Your instructions = Reproduce, without any change, the span of lines from the opening of the records below to the line containing "S1: button (GND, U1/PA9)", inclusive.

START Source data

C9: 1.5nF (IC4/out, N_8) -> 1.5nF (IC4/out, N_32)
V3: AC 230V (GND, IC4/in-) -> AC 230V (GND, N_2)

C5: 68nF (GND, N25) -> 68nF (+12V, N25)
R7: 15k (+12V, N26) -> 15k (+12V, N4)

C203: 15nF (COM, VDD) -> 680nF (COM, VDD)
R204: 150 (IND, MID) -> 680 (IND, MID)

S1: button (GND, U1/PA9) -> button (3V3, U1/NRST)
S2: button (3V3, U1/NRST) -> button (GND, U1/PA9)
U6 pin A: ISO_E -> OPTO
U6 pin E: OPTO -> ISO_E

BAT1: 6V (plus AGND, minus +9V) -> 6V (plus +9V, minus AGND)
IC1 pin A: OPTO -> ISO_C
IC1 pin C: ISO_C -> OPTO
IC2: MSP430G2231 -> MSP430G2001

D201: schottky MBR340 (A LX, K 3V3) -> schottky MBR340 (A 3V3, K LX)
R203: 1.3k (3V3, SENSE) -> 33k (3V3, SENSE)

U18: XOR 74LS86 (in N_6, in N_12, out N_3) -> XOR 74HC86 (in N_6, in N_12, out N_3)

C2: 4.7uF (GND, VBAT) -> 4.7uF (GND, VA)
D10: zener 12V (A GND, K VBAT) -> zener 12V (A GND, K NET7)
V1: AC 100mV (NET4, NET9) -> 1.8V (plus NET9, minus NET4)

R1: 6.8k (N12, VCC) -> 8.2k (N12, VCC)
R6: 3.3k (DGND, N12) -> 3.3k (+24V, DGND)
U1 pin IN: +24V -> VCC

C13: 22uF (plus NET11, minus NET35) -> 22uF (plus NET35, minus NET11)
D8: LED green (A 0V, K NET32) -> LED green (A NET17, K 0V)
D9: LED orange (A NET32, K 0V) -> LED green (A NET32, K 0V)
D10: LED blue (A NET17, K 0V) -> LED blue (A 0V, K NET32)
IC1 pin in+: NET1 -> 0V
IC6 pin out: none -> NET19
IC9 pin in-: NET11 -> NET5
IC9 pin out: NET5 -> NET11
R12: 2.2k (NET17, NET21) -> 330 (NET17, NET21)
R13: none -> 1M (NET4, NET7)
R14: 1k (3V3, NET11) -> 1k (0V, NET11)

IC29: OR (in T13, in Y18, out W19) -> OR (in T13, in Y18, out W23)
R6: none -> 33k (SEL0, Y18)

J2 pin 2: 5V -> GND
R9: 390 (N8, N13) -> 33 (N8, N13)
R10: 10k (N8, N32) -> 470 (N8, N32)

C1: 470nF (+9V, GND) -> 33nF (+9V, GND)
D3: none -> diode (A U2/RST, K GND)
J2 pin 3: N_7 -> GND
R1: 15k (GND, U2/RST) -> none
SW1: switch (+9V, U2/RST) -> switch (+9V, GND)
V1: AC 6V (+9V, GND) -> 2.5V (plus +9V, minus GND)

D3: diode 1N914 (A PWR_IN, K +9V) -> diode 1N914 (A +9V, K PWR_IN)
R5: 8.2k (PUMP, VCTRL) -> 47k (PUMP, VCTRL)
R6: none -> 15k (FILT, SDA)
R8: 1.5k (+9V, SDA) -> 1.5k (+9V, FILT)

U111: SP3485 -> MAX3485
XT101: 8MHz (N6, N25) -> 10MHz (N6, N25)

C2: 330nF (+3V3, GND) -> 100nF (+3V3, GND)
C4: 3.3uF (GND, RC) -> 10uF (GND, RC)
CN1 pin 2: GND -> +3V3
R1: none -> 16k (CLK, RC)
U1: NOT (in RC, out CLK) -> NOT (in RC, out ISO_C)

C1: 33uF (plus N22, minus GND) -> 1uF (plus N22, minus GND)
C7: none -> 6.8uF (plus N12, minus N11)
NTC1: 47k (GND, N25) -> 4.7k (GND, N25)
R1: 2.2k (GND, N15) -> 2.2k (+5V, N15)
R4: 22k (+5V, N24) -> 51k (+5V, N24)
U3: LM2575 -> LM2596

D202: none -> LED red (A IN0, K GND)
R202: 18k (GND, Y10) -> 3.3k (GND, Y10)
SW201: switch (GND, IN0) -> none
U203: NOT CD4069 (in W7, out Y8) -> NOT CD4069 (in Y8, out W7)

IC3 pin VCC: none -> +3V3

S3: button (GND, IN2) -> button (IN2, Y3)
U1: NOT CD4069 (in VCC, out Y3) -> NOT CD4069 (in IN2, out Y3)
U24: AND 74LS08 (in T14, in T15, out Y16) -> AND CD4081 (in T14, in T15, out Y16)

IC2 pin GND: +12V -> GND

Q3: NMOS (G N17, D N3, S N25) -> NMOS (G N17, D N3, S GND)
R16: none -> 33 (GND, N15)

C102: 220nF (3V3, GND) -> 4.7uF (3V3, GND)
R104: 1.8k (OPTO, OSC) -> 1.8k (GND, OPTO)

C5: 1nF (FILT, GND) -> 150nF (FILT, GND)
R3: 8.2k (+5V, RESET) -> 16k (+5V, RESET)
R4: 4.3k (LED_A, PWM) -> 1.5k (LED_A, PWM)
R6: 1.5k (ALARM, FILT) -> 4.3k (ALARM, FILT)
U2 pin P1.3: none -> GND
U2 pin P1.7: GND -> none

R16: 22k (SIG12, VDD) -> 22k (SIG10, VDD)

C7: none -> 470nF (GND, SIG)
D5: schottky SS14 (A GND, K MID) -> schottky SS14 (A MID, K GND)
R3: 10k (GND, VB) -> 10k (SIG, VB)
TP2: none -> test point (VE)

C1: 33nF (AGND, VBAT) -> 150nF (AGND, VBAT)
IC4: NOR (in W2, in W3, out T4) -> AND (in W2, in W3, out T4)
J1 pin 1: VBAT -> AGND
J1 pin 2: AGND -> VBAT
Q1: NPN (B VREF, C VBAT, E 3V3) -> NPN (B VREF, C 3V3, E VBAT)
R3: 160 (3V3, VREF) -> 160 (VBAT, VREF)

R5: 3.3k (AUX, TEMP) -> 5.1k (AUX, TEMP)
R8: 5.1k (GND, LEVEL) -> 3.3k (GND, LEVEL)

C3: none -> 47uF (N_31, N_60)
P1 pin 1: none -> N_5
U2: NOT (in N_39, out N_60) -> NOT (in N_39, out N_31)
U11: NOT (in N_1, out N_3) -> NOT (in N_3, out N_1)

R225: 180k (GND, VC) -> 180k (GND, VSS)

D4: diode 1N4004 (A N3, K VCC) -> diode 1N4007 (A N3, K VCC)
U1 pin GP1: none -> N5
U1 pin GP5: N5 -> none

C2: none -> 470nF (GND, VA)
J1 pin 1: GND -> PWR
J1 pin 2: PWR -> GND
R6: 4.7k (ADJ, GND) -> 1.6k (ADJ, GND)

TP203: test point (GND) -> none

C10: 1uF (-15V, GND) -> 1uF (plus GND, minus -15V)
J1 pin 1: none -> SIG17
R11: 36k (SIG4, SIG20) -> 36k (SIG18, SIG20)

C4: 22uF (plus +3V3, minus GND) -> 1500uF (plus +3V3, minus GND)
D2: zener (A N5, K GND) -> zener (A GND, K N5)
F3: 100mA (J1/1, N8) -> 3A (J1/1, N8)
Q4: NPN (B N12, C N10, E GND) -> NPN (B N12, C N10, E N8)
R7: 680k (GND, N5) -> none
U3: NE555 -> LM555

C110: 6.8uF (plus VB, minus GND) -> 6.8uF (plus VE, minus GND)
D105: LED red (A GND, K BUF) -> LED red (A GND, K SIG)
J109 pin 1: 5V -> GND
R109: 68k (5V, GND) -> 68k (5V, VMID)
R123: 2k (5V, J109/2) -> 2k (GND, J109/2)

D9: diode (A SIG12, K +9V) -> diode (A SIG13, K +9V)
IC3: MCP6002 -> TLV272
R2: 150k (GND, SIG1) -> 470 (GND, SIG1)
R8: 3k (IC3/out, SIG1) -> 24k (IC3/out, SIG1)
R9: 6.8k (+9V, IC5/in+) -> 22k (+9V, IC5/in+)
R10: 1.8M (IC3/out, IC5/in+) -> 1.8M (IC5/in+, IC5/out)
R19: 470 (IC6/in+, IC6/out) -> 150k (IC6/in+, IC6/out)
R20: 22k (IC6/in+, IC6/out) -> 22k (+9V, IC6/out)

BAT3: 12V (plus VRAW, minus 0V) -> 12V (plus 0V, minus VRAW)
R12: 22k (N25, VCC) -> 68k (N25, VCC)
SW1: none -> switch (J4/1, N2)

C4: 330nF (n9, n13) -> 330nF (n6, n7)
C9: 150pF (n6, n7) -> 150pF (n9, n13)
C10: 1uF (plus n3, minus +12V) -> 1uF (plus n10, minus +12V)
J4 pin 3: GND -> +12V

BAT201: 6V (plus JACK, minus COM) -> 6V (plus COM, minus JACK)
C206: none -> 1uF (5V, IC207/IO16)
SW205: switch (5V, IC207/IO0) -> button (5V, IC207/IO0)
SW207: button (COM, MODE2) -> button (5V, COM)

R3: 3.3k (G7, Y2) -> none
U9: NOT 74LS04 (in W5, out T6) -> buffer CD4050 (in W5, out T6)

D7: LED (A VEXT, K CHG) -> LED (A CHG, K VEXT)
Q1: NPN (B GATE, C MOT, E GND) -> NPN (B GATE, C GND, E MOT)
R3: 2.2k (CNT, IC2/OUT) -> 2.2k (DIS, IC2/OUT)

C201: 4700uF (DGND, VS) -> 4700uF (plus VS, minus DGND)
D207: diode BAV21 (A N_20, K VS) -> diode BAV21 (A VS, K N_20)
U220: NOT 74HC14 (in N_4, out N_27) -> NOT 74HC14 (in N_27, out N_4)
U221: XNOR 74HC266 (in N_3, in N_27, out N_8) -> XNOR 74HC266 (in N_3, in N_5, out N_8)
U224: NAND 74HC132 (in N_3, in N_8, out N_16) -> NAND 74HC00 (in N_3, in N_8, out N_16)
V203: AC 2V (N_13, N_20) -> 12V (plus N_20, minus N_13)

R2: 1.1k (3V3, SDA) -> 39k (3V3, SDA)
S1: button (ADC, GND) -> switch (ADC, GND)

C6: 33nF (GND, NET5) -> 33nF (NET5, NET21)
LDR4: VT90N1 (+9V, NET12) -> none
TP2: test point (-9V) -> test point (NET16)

END Source data

Completed task =
C9: 1.5nF (IC4/out, N_8) -> 1.5nF (IC4/out, N_32)
V3: AC 230V (GND, IC4/in-) -> AC 230V (GND, N_2)

C5: 68nF (GND, N25) -> 68nF (+12V, N25)
R7: 15k (+12V, N26) -> 15k (+12V, N4)

C203: 15nF (COM, VDD) -> 680nF (COM, VDD)
R204: 150 (IND, MID) -> 680 (IND, MID)

S1: button (GND, U1/PA9) -> button (3V3, U1/NRST)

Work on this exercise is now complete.